→ Activity
Leave out the pictures, and print exactly the lines from the one holding "missing: green pot (496 306)" through the last line of the material.

→ Records provided
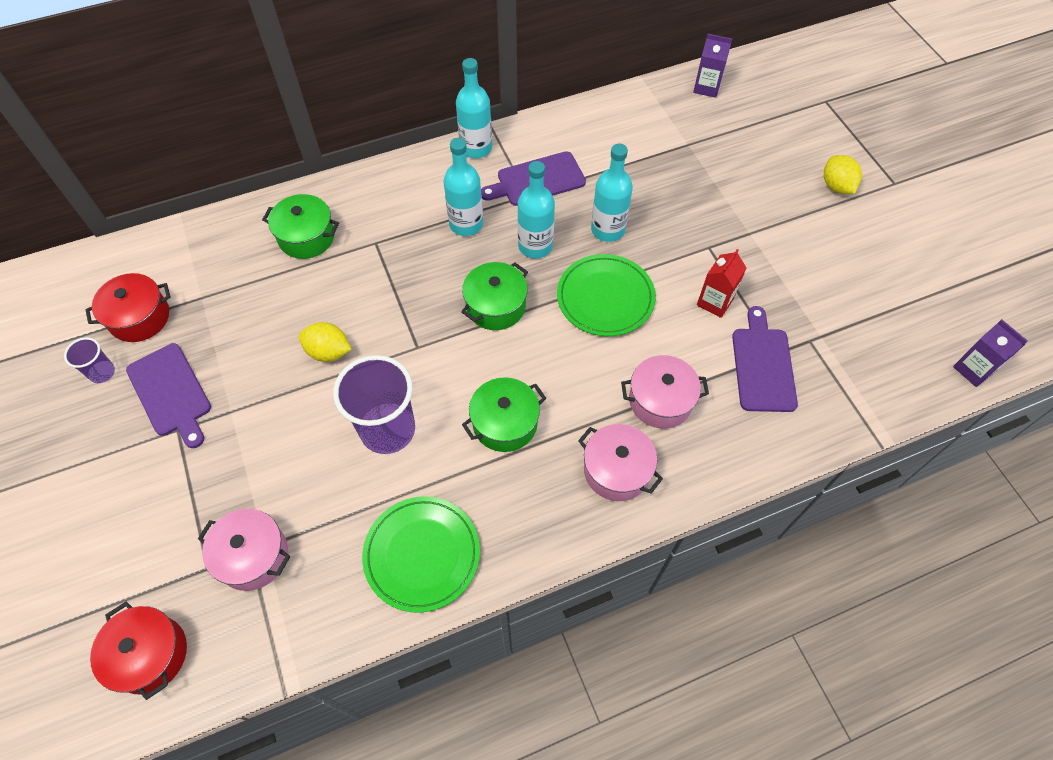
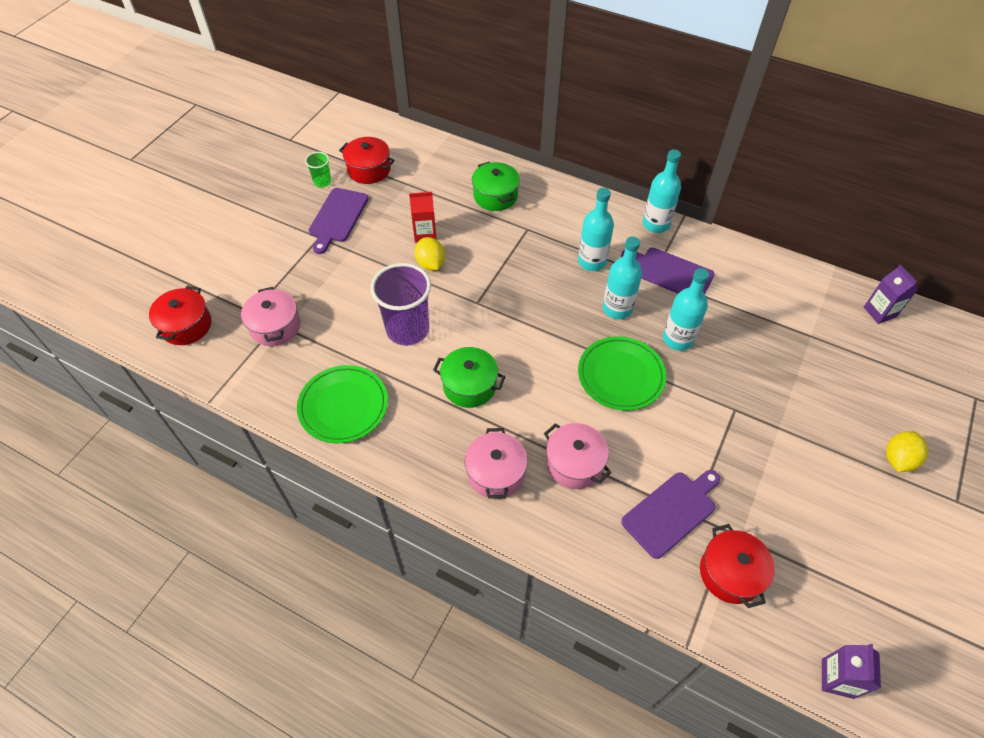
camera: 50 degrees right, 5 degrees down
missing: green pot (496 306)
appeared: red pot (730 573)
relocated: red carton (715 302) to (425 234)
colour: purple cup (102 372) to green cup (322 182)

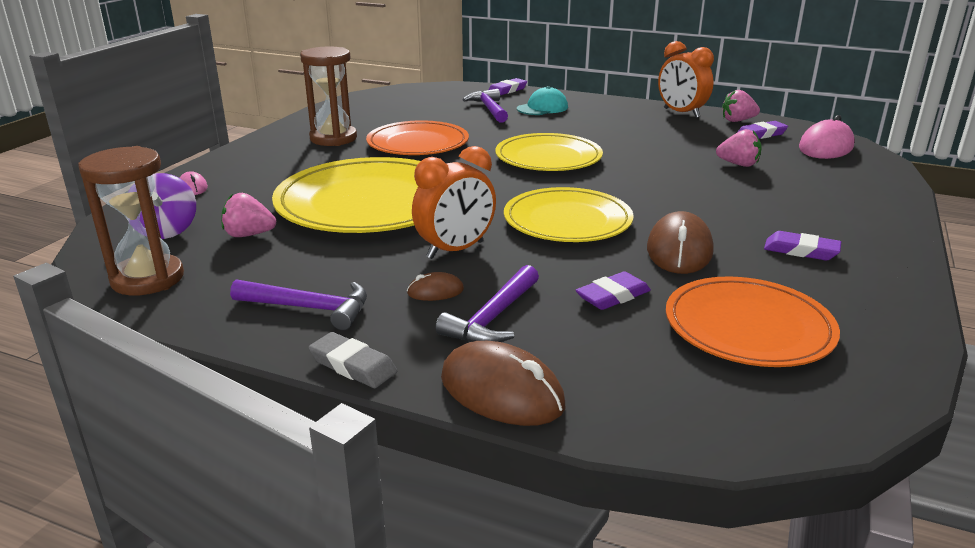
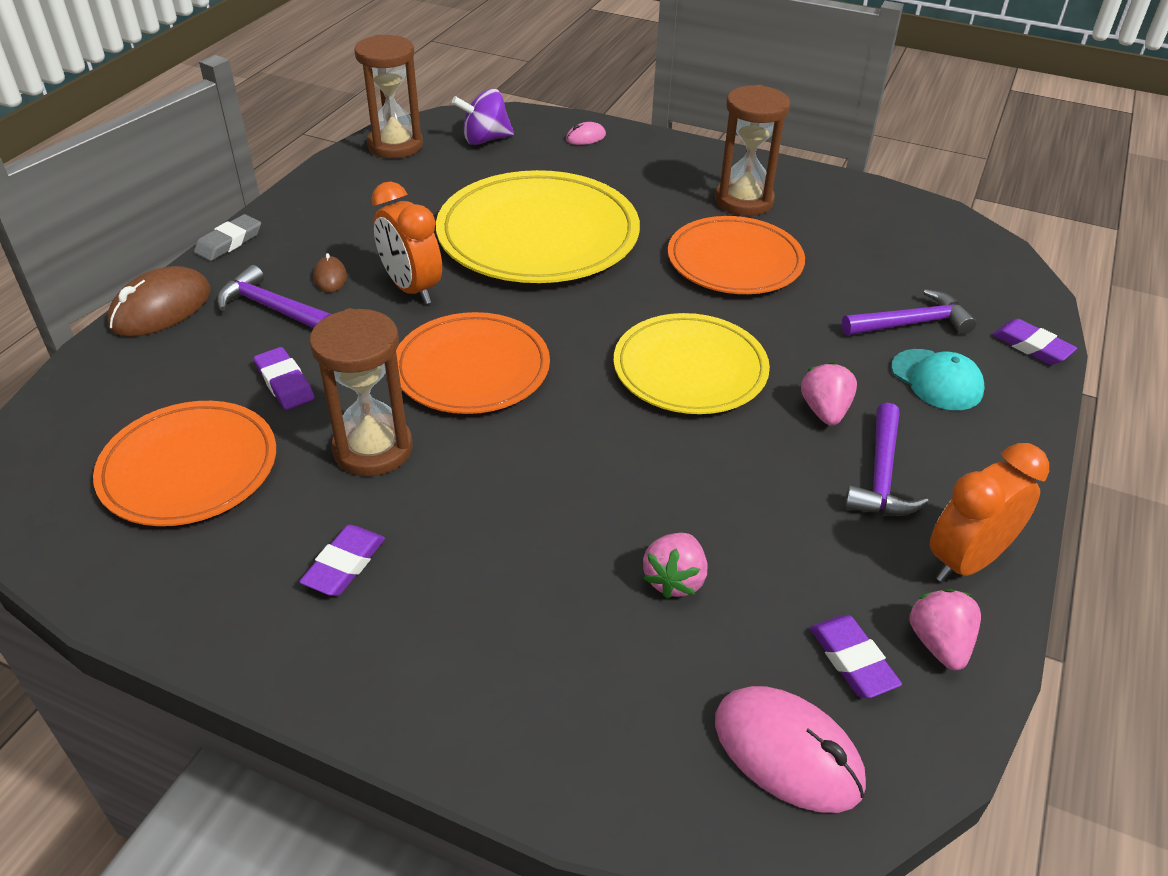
camera: 90 degrees right, 15 degrees up
relocated: pink strawberry (249 235) to (824 411); purple hammer (309 308) to (881 475)
exchanged: brown mouse (679 250) to brown hourglass (373 449)
colour: yellow plate (567 221) to orange plate (472 368)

→ Response to the task
missing: green pot (496 306)
appeared: red pot (730 573)
relocated: red carton (715 302) to (425 234)
colour: purple cup (102 372) to green cup (322 182)

camera: 90 degrees right, 15 degrees up
relocated: pink strawberry (249 235) to (824 411); purple hammer (309 308) to (881 475)
exchanged: brown mouse (679 250) to brown hourglass (373 449)
colour: yellow plate (567 221) to orange plate (472 368)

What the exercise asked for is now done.